**Directions:**
Using "none" as the search string, find the matching lines below and copy them.

**Records provided:**

════════

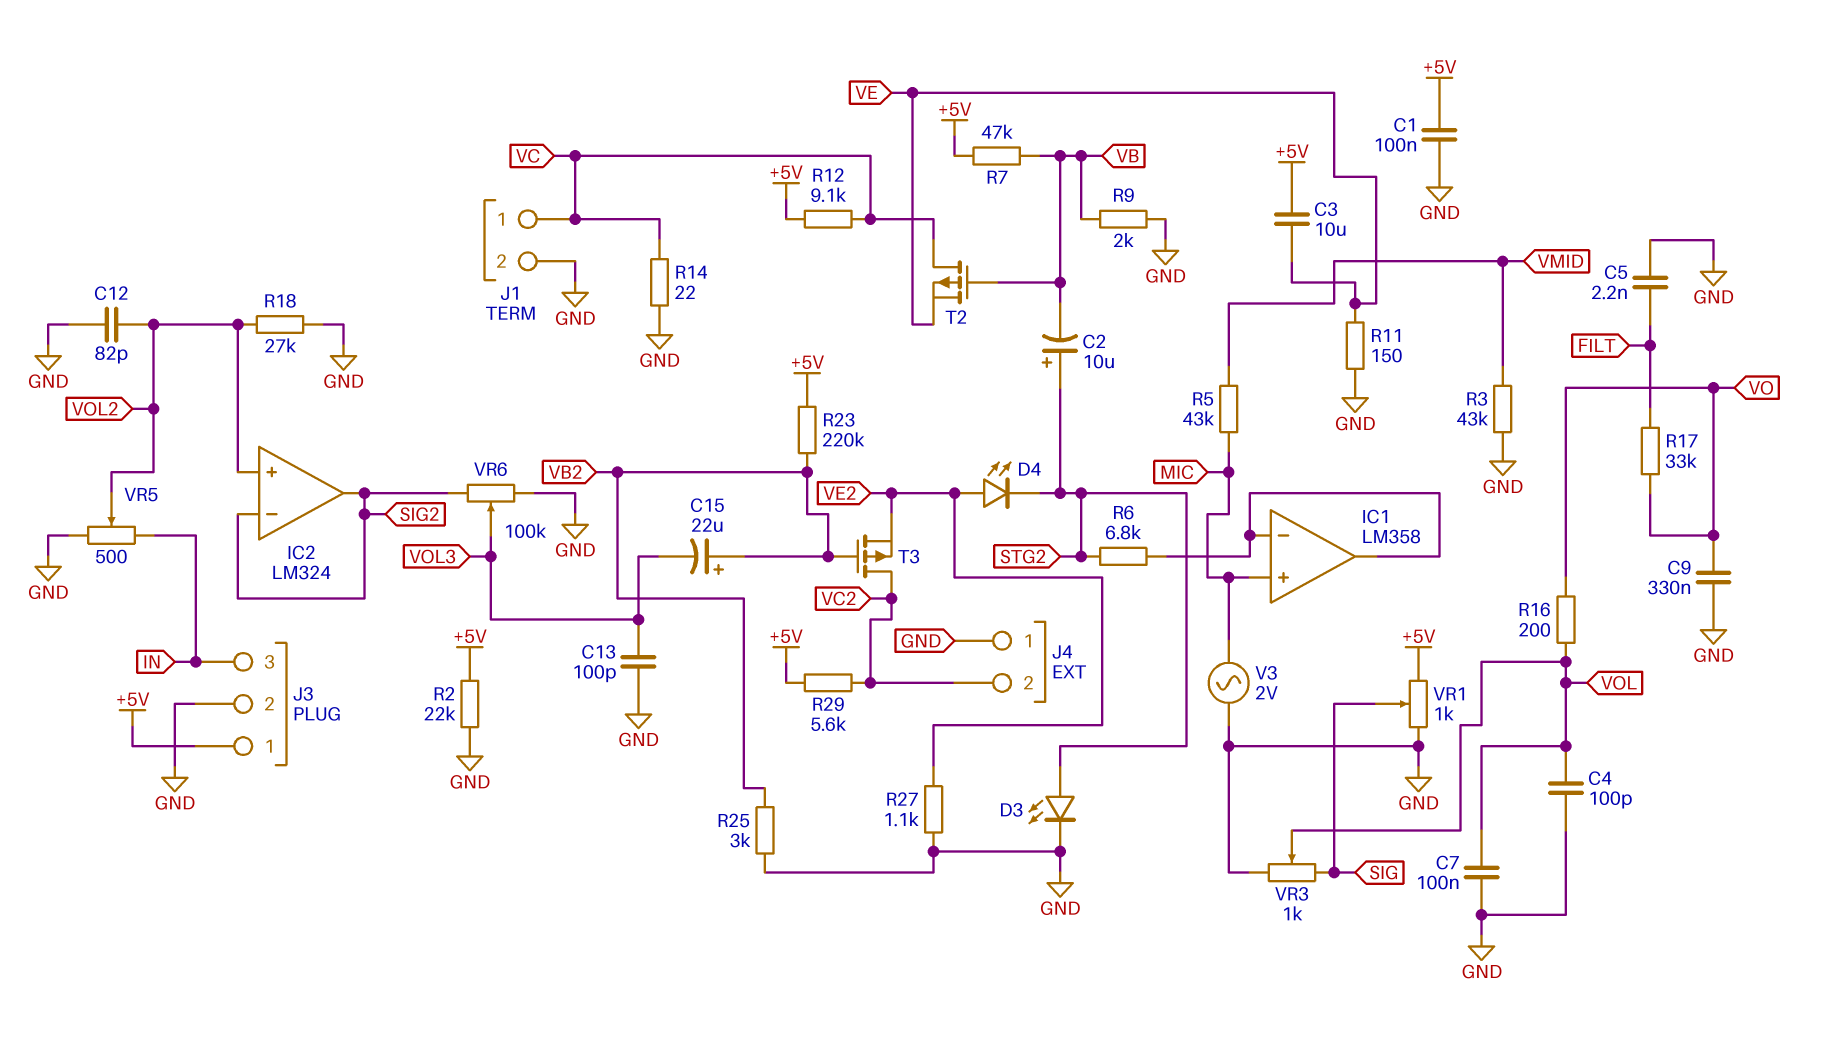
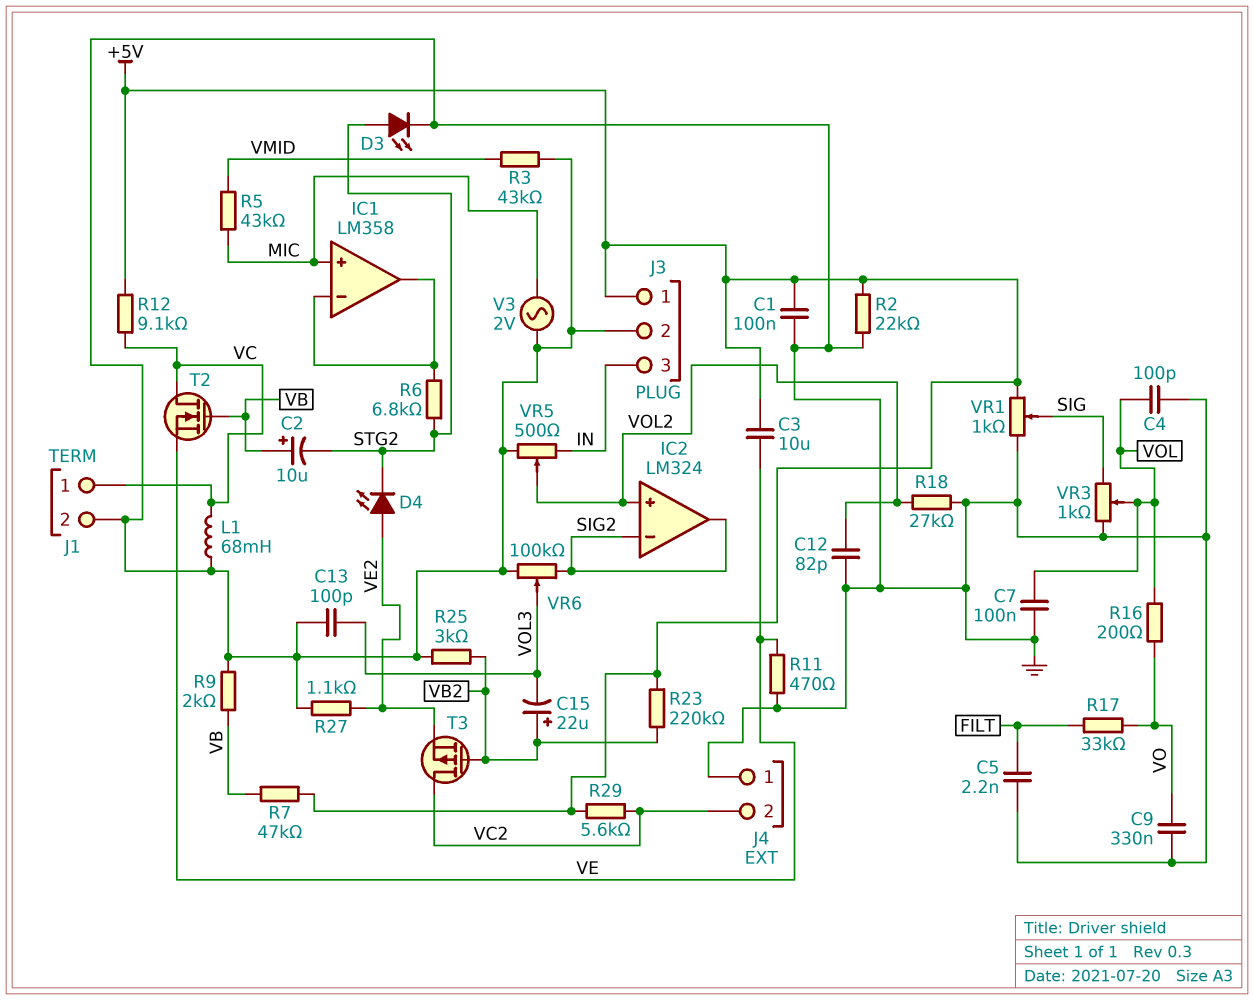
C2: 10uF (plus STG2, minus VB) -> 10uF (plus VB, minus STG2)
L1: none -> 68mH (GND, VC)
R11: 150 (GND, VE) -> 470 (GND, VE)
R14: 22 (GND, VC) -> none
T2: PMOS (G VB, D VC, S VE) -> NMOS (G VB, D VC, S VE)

════════

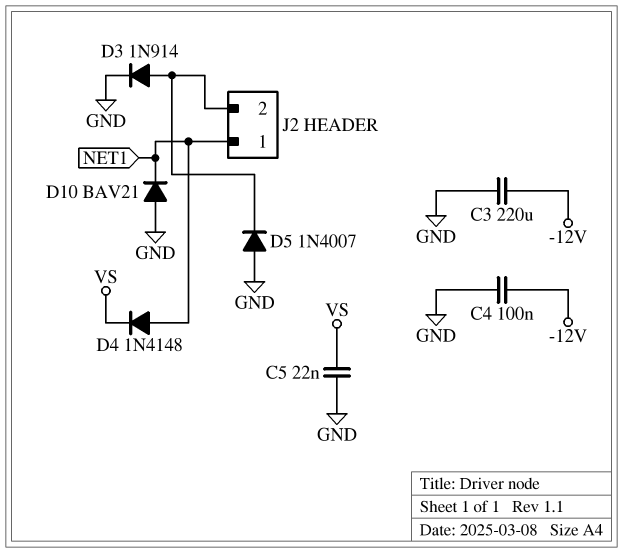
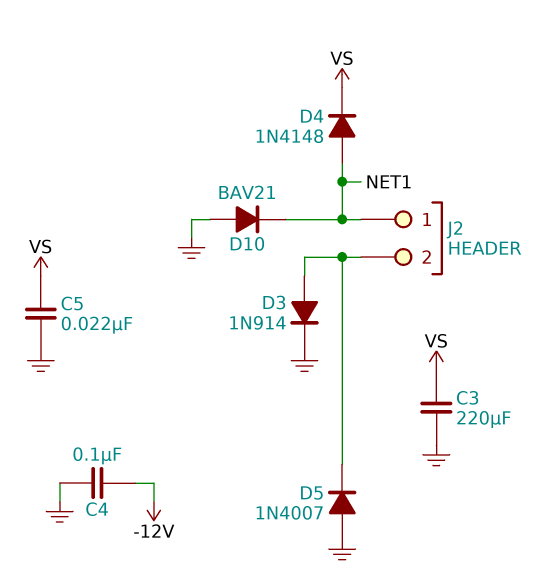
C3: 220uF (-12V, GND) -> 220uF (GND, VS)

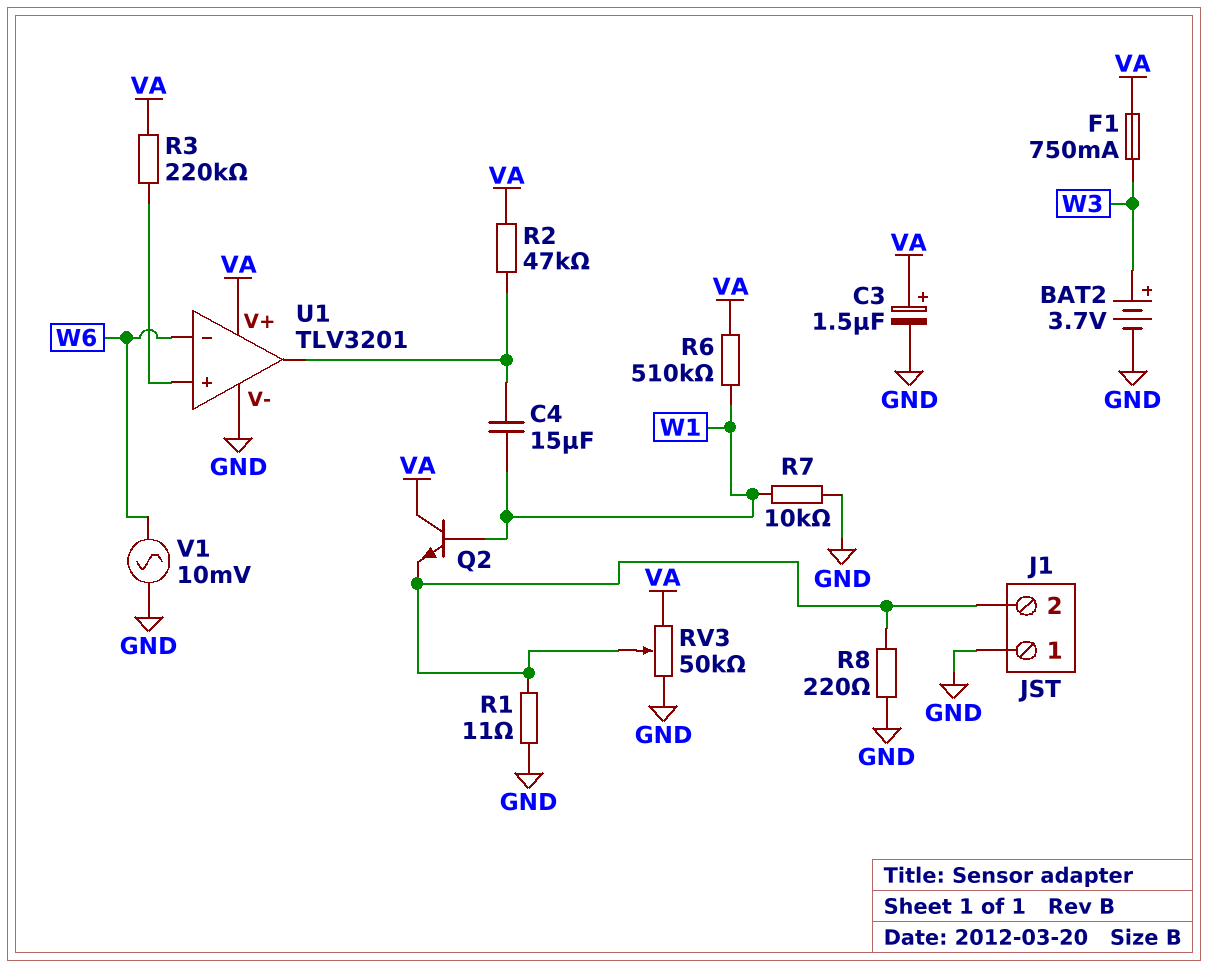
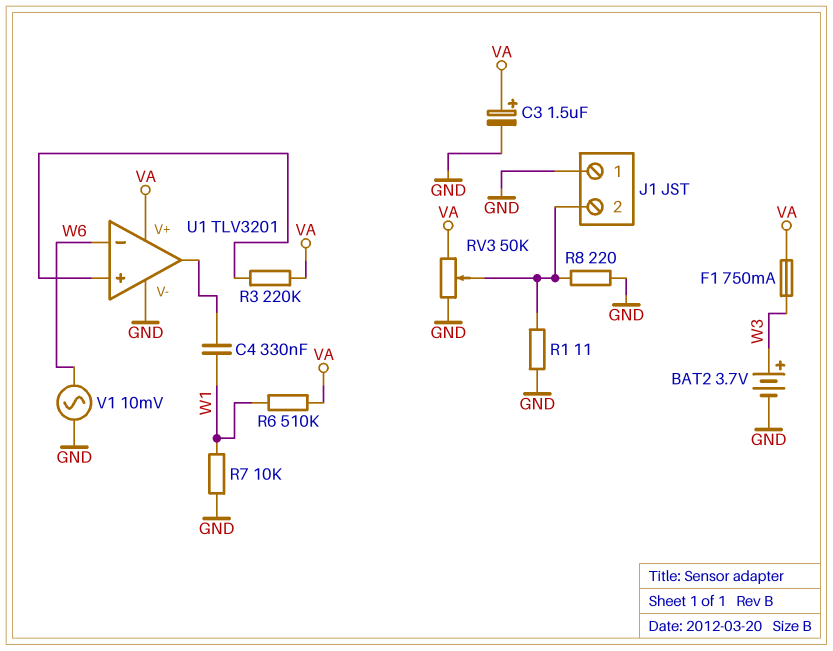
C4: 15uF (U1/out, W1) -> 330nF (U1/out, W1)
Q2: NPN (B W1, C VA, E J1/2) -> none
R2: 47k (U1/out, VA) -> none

════════

**Response to this task:**
L1: none -> 68mH (GND, VC)
R14: 22 (GND, VC) -> none
Q2: NPN (B W1, C VA, E J1/2) -> none
R2: 47k (U1/out, VA) -> none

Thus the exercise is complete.